◆ Exercise description
In the listing that follows, locate the line containing "pos2: [337, 185, 419, 235]" and the line containing "pos2: [288, 175, 310, 242]". Retype exactly those two lines and every line between them, and nothing more.

Source material START

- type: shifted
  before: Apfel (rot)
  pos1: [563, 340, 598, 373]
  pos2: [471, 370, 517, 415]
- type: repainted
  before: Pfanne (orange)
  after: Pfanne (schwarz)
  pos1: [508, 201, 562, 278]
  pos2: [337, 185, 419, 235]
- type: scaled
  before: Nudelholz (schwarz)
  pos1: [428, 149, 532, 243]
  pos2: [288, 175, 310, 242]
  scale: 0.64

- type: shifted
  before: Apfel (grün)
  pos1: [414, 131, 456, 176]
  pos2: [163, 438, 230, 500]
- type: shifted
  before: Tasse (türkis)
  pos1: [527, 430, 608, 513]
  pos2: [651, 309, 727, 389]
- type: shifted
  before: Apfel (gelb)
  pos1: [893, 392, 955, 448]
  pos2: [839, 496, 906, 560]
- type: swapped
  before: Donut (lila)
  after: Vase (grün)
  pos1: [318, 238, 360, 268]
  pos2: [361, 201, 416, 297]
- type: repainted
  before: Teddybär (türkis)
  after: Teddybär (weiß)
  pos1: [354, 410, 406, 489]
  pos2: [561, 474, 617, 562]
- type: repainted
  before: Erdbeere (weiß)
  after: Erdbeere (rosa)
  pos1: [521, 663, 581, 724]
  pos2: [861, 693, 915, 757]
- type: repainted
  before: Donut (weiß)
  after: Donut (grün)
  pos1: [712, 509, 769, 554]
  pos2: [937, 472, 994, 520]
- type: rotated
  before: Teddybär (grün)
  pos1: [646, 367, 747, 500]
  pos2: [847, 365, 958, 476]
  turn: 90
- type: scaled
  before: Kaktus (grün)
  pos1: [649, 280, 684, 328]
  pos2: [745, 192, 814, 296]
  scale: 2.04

Source material END
Source material START

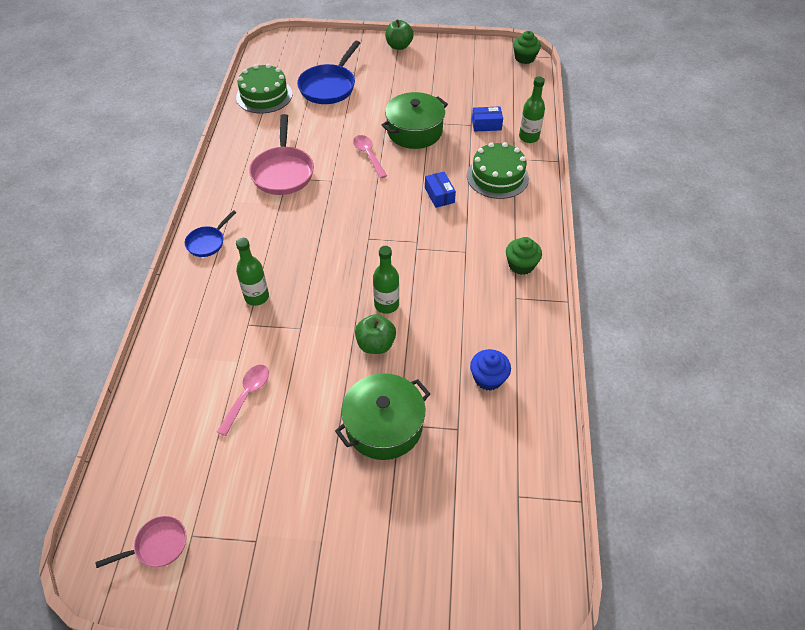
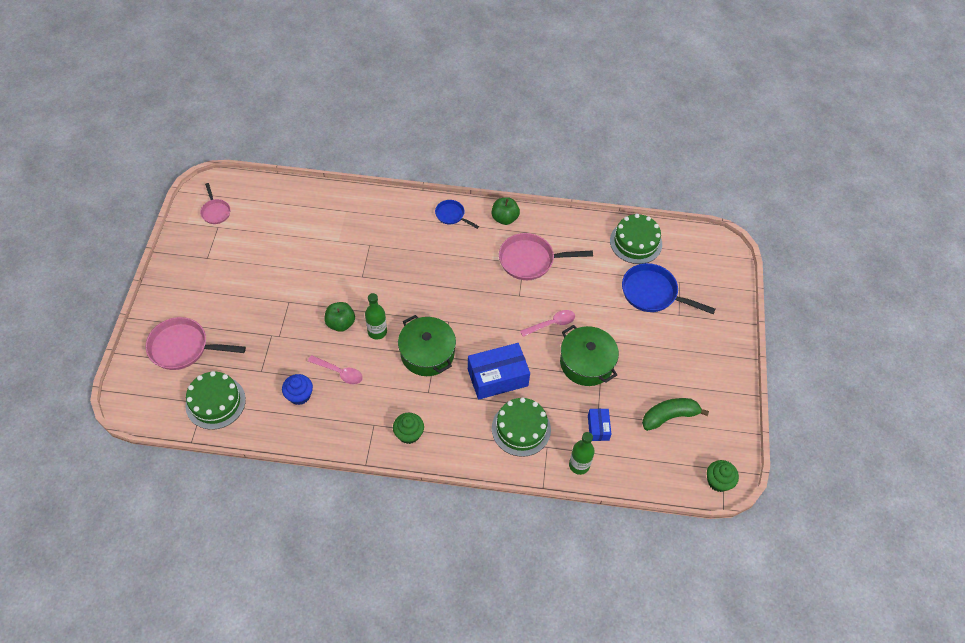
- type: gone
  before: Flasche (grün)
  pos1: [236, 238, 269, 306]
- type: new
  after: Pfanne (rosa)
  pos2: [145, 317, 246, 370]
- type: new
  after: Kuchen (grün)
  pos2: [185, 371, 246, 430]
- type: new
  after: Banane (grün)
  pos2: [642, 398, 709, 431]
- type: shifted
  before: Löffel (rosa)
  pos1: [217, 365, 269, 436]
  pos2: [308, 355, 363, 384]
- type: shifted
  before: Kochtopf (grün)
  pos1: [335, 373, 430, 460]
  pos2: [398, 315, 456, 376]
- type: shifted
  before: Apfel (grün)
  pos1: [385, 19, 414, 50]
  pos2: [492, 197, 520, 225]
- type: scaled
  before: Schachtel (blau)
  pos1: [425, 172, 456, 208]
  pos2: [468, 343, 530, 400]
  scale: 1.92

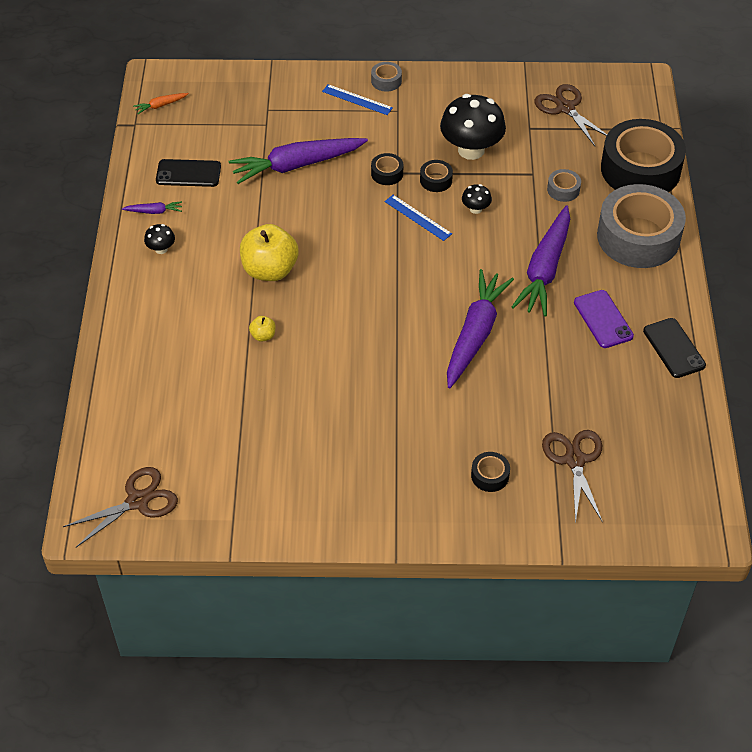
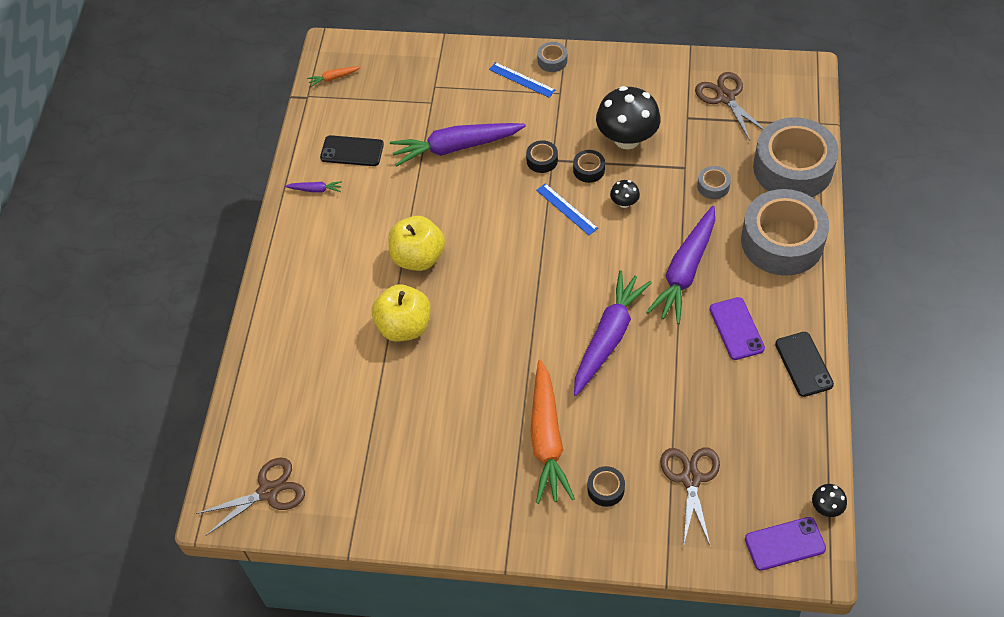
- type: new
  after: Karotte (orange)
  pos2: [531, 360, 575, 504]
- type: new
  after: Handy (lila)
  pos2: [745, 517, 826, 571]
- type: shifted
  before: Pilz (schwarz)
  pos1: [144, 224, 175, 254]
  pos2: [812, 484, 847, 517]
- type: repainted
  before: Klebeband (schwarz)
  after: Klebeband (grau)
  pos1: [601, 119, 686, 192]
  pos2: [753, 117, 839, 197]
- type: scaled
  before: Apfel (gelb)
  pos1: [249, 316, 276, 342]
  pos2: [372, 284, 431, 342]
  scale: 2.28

Source material END

◆ The answer
  pos2: [337, 185, 419, 235]
- type: scaled
  before: Nudelholz (schwarz)
  pos1: [428, 149, 532, 243]
  pos2: [288, 175, 310, 242]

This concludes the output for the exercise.